From the line containing "IC2 pin SDA: SDA -> SCL" through the last line, print the records exactly and nothing else.

◆ **DATASET CONTENT**:
--- START ---
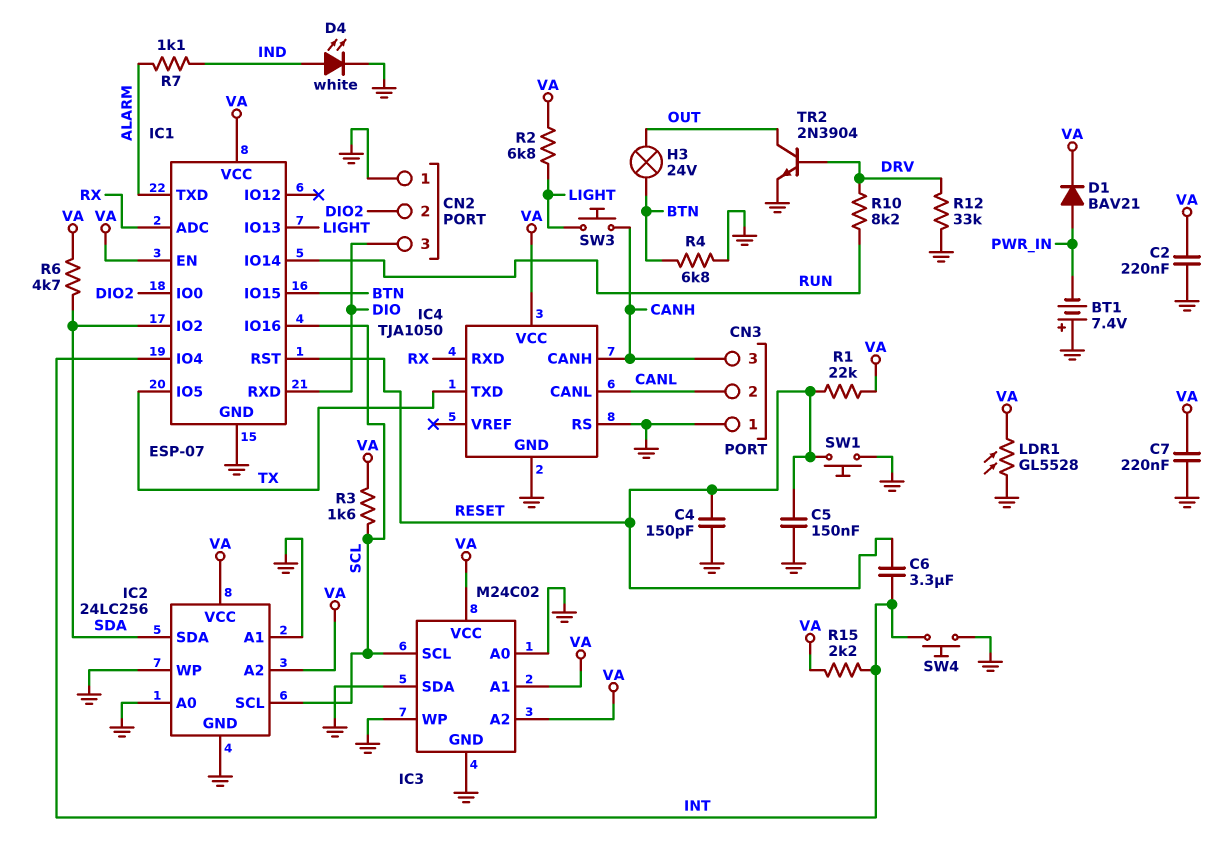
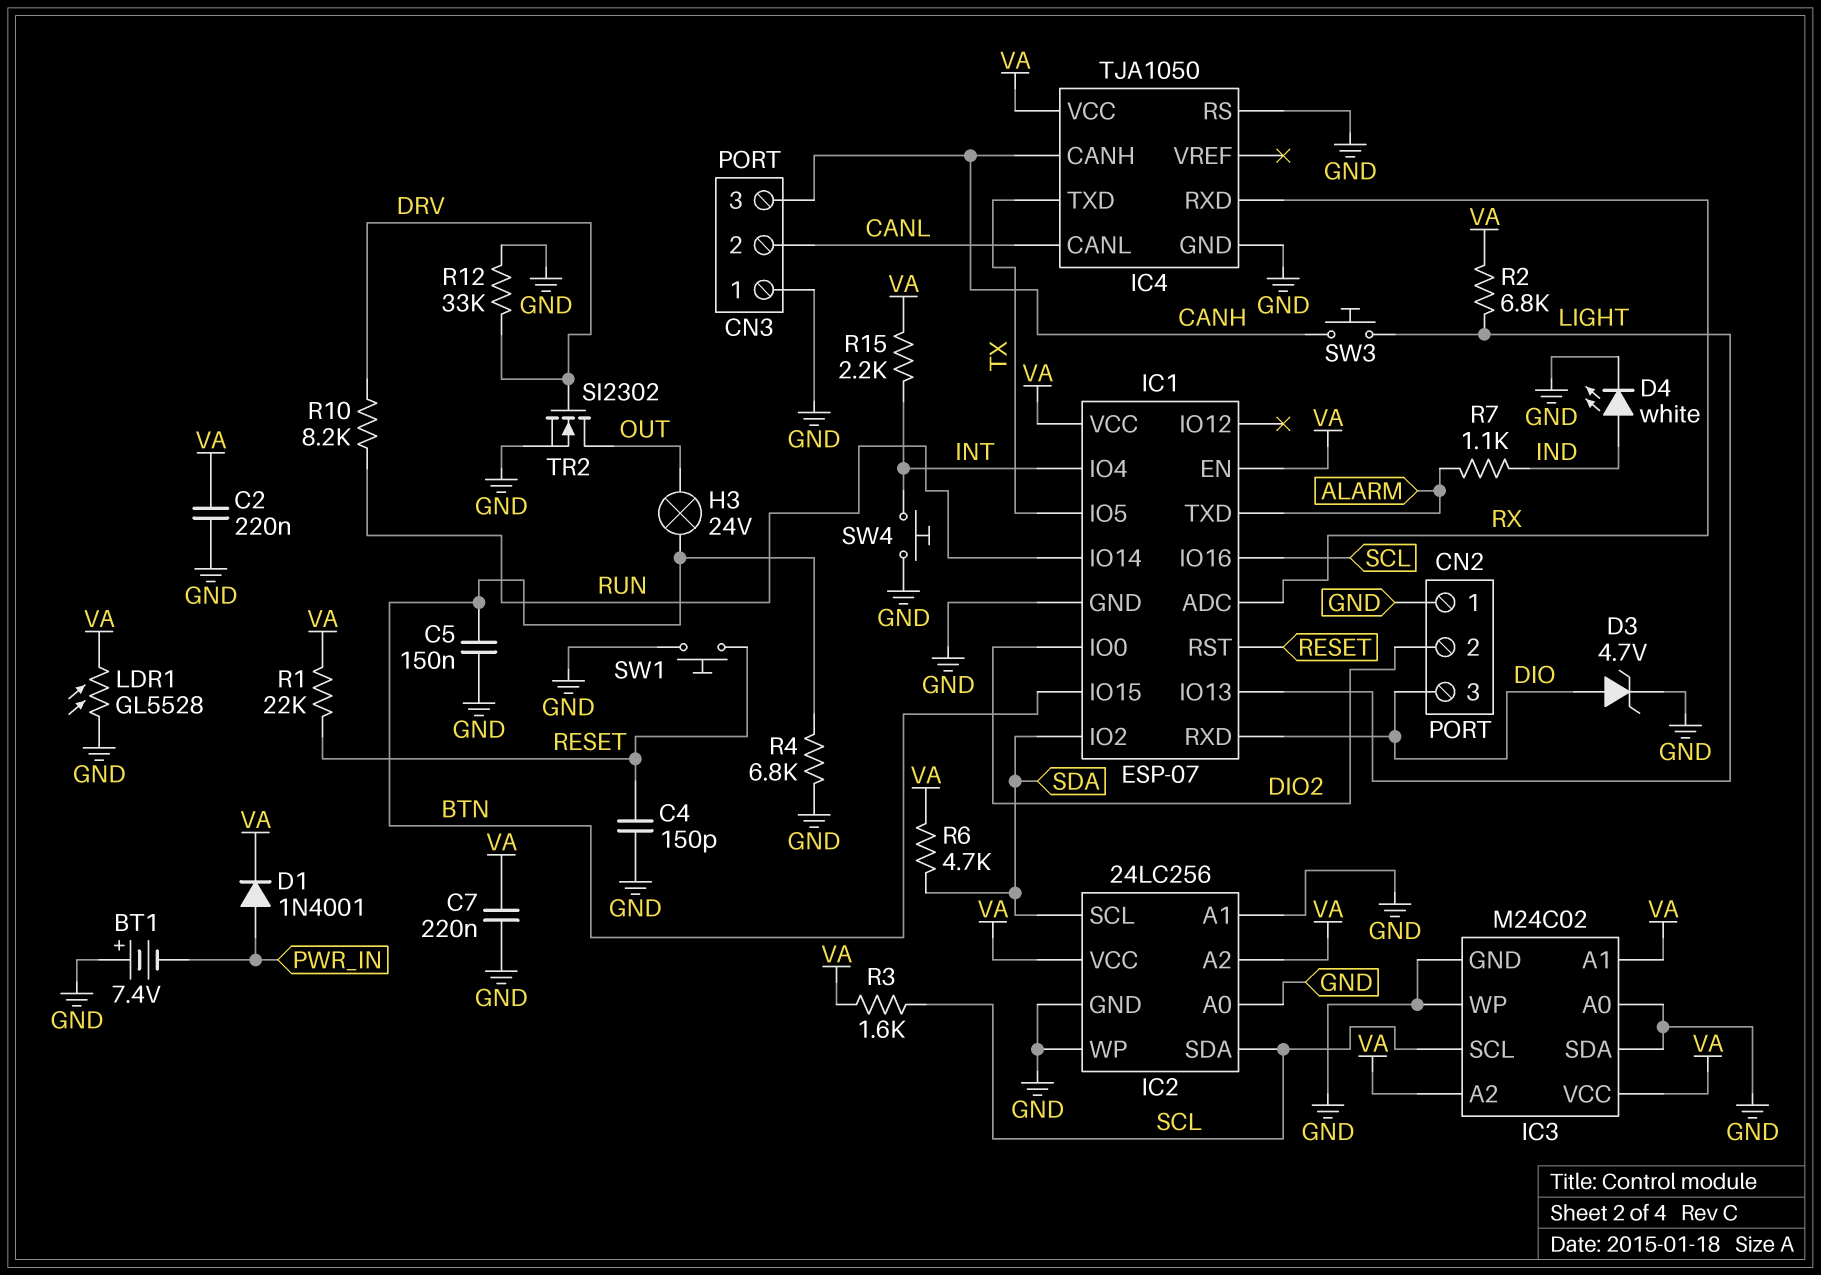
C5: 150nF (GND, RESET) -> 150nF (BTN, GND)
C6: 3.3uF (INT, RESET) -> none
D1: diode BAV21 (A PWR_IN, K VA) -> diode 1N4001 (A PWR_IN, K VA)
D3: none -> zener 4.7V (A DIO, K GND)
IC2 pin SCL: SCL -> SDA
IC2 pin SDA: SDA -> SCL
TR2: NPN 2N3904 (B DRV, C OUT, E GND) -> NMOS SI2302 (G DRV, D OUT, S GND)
--- END ---
◆ **TASK RESPONSE**:
IC2 pin SDA: SDA -> SCL
TR2: NPN 2N3904 (B DRV, C OUT, E GND) -> NMOS SI2302 (G DRV, D OUT, S GND)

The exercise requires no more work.